**DATA TO EXAMINE:**
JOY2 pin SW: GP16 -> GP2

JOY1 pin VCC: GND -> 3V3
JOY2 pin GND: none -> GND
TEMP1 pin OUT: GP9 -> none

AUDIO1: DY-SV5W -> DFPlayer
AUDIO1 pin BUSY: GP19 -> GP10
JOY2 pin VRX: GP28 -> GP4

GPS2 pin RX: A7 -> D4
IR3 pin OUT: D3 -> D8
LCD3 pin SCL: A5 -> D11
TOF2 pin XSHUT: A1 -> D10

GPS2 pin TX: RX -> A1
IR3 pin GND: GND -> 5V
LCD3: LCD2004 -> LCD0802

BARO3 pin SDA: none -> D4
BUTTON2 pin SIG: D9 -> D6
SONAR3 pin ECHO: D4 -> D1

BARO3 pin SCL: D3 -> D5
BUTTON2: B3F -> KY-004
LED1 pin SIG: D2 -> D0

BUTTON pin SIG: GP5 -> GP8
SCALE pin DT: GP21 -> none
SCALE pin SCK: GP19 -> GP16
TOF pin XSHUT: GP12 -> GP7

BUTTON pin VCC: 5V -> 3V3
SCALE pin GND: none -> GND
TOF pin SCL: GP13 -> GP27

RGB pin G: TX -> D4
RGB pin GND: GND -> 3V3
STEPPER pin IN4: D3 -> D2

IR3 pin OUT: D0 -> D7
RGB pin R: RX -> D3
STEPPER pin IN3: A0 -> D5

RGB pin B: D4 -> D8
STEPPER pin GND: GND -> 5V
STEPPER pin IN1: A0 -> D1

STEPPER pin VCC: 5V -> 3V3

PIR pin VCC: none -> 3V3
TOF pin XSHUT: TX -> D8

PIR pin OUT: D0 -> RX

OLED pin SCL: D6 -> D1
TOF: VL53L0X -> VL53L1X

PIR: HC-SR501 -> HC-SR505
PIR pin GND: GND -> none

**TASK OBJECTIVE:** Where a line of the records has the string "none", return that line.

**OUTPUT:**
JOY2 pin GND: none -> GND
TEMP1 pin OUT: GP9 -> none
BARO3 pin SDA: none -> D4
SCALE pin DT: GP21 -> none
SCALE pin GND: none -> GND
PIR pin VCC: none -> 3V3
PIR pin GND: GND -> none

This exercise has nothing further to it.